* Exercise
Give the records again exactly. Pictures do not belong in the copy.

******

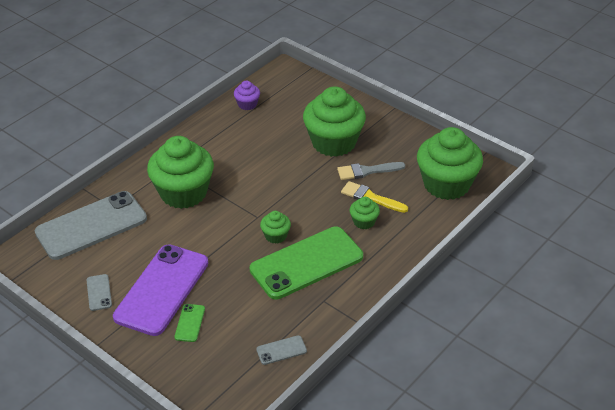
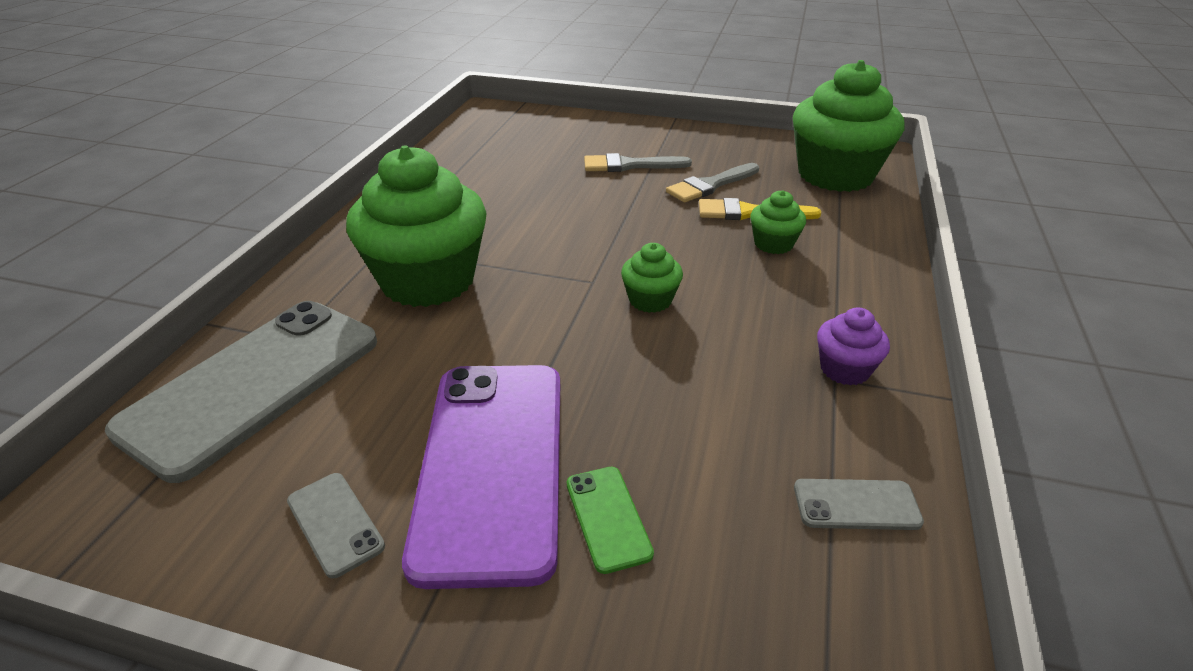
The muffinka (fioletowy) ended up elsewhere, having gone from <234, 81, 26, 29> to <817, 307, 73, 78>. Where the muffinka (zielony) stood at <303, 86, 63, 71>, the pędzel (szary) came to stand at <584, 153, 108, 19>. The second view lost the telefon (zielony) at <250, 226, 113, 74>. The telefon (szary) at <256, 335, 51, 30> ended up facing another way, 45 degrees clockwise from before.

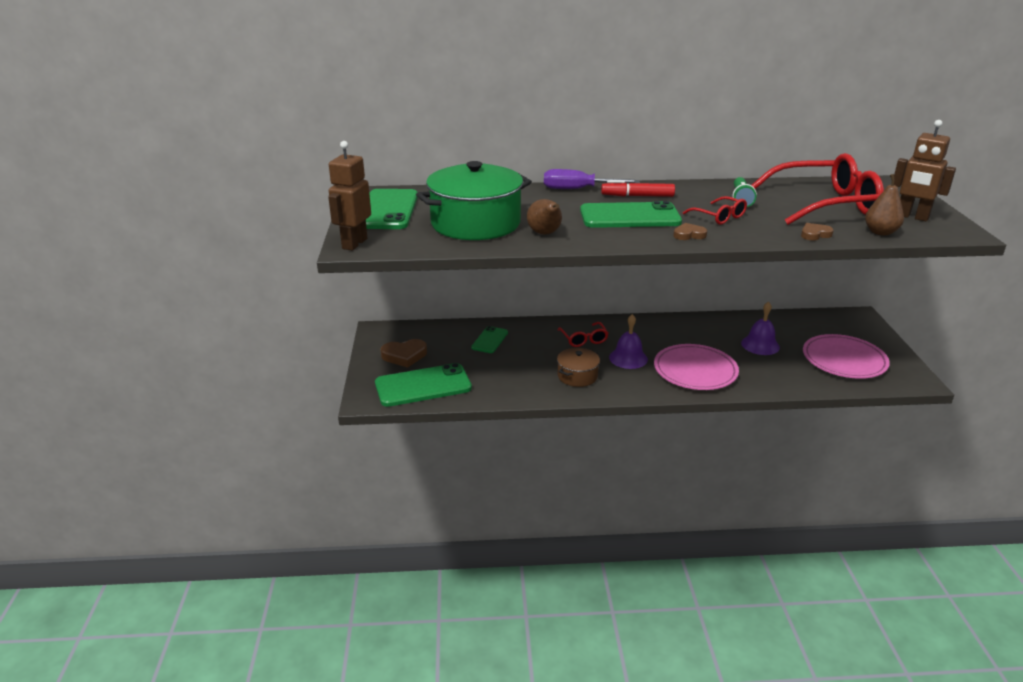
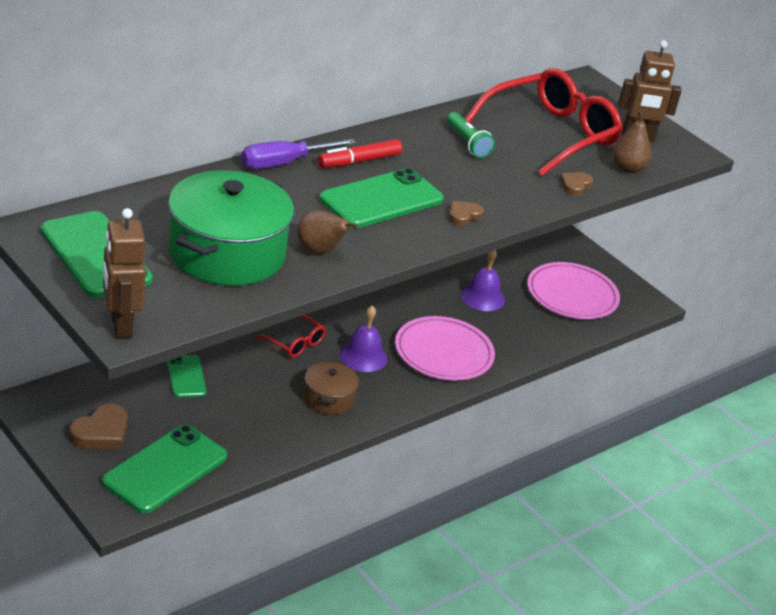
The second view lost the okulary (czerwony) at <683, 196, 64, 29>.

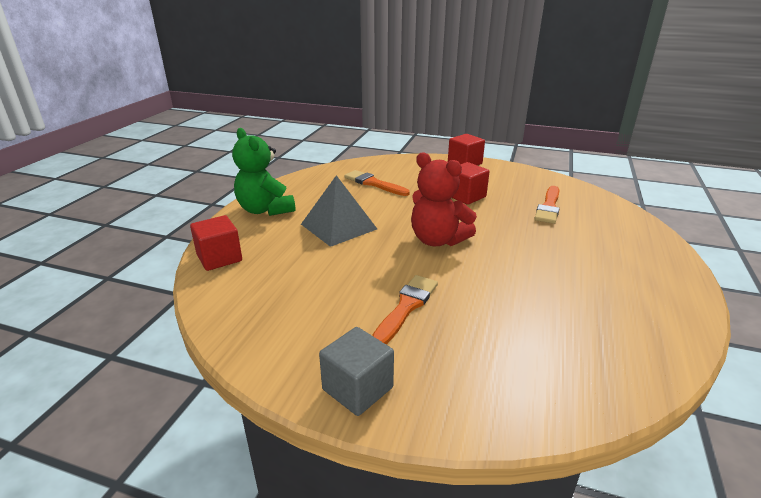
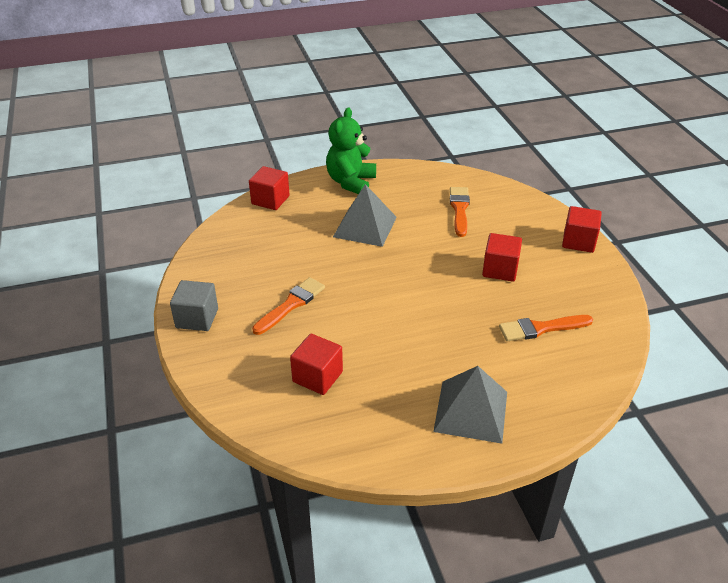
The second view lost the miś (czerwony) at <411, 152, 66, 94>. The pędzel (pomarańczowy) at <372, 275, 66, 69> ended up facing another way, 45 degrees counterclockwise from before. The second view gained the sześcian (czerwony) at <290, 334, 53, 61>. The second view gained the piramida (szary) at <433, 366, 74, 78>.

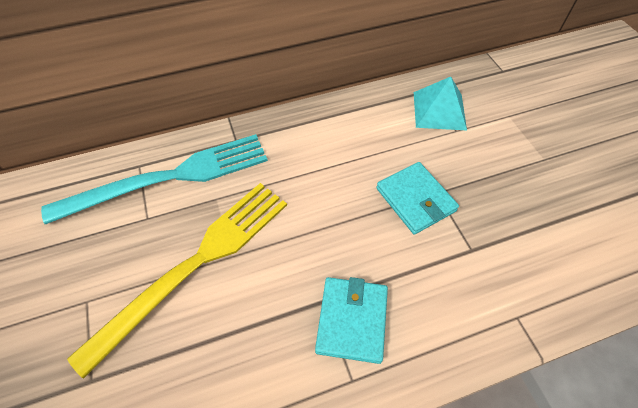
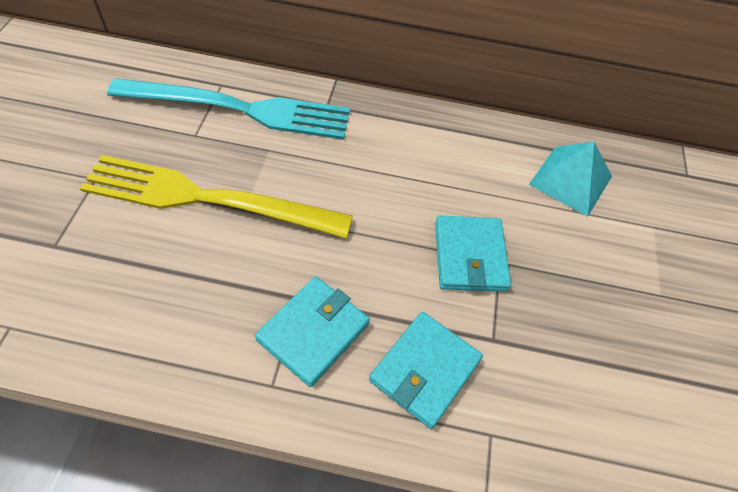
The widelec (żółty) at <67, 183, 220, 196> ended up facing another way, 150 degrees counterclockwise from before. The second view gained the portfel (turkusowy) at <369, 312, 114, 117>.

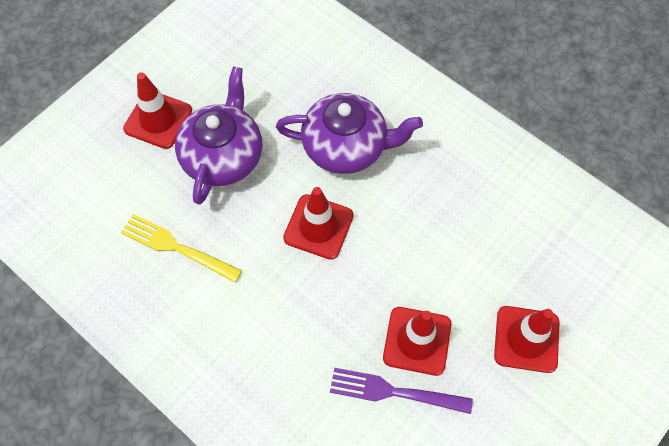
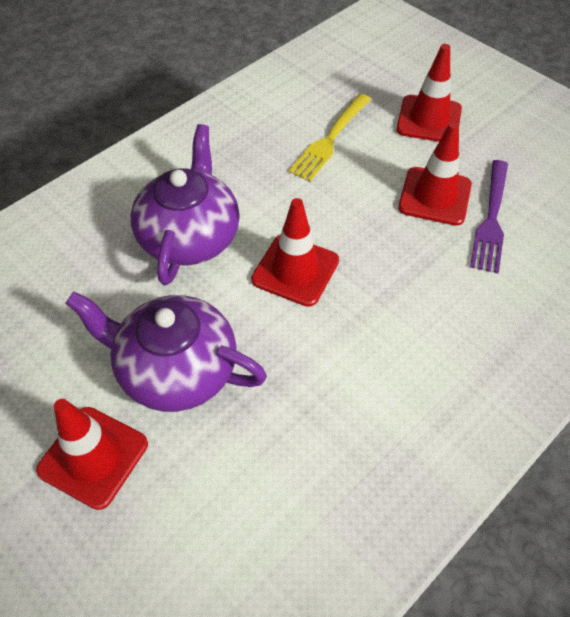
The widelec (żółty) ended up elsewhere, having gone from <121, 214, 121, 69> to <288, 94, 83, 87>.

******

* Exercise result
The muffinka (fioletowy) ended up elsewhere, having gone from <234, 81, 26, 29> to <817, 307, 73, 78>. Where the muffinka (zielony) stood at <303, 86, 63, 71>, the pędzel (szary) came to stand at <584, 153, 108, 19>. The second view lost the telefon (zielony) at <250, 226, 113, 74>. The telefon (szary) at <256, 335, 51, 30> ended up facing another way, 45 degrees clockwise from before.

The second view lost the okulary (czerwony) at <683, 196, 64, 29>.

The second view lost the miś (czerwony) at <411, 152, 66, 94>. The pędzel (pomarańczowy) at <372, 275, 66, 69> ended up facing another way, 45 degrees counterclockwise from before. The second view gained the sześcian (czerwony) at <290, 334, 53, 61>. The second view gained the piramida (szary) at <433, 366, 74, 78>.

The widelec (żółty) at <67, 183, 220, 196> ended up facing another way, 150 degrees counterclockwise from before. The second view gained the portfel (turkusowy) at <369, 312, 114, 117>.

The widelec (żółty) ended up elsewhere, having gone from <121, 214, 121, 69> to <288, 94, 83, 87>.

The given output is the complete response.